» Your goal
Transcribe each record exactly, but omit pictures.

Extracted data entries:
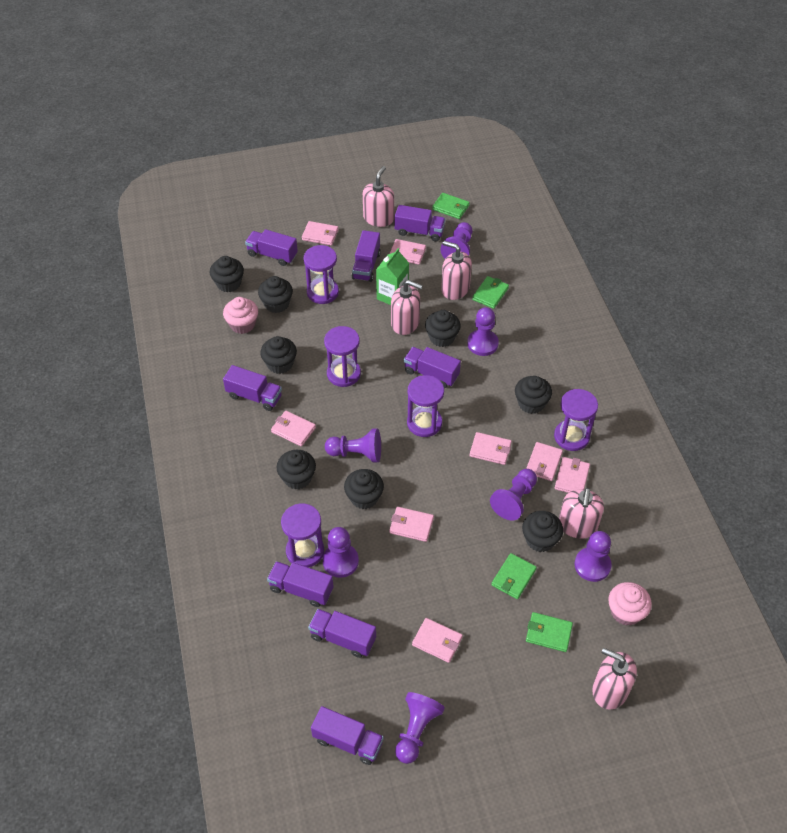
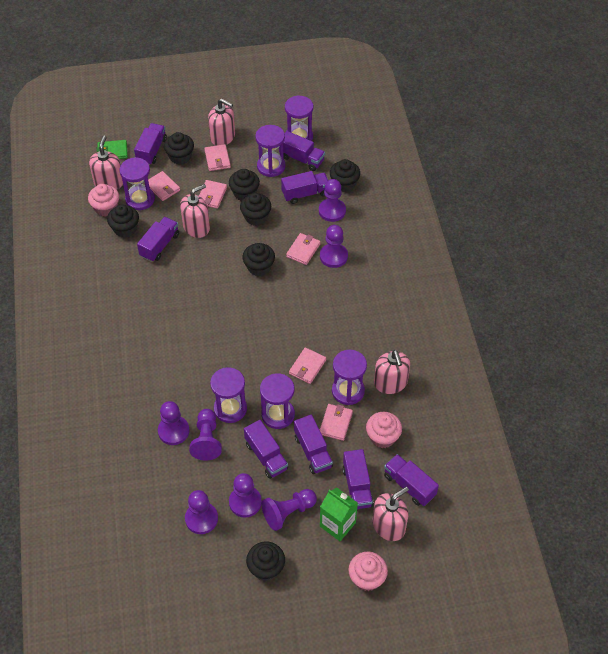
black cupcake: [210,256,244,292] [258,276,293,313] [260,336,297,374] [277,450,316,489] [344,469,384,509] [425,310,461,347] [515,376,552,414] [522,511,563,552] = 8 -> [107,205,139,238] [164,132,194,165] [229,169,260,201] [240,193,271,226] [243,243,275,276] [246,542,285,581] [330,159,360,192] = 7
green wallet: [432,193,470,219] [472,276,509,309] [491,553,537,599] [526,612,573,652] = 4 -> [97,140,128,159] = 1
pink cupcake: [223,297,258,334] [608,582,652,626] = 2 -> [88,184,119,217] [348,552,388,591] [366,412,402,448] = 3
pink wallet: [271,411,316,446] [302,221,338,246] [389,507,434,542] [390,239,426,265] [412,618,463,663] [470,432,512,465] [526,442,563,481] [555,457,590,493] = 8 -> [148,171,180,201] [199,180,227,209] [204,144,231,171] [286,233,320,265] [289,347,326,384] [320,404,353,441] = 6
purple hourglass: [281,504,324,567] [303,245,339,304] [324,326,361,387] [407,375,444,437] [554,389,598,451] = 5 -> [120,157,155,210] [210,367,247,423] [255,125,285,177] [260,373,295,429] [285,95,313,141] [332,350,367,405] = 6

» Written reply
black cupcake: [210,256,244,292] [258,276,293,313] [260,336,297,374] [277,450,316,489] [344,469,384,509] [425,310,461,347] [515,376,552,414] [522,511,563,552] = 8 -> [107,205,139,238] [164,132,194,165] [229,169,260,201] [240,193,271,226] [243,243,275,276] [246,542,285,581] [330,159,360,192] = 7
green wallet: [432,193,470,219] [472,276,509,309] [491,553,537,599] [526,612,573,652] = 4 -> [97,140,128,159] = 1
pink cupcake: [223,297,258,334] [608,582,652,626] = 2 -> [88,184,119,217] [348,552,388,591] [366,412,402,448] = 3
pink wallet: [271,411,316,446] [302,221,338,246] [389,507,434,542] [390,239,426,265] [412,618,463,663] [470,432,512,465] [526,442,563,481] [555,457,590,493] = 8 -> [148,171,180,201] [199,180,227,209] [204,144,231,171] [286,233,320,265] [289,347,326,384] [320,404,353,441] = 6
purple hourglass: [281,504,324,567] [303,245,339,304] [324,326,361,387] [407,375,444,437] [554,389,598,451] = 5 -> [120,157,155,210] [210,367,247,423] [255,125,285,177] [260,373,295,429] [285,95,313,141] [332,350,367,405] = 6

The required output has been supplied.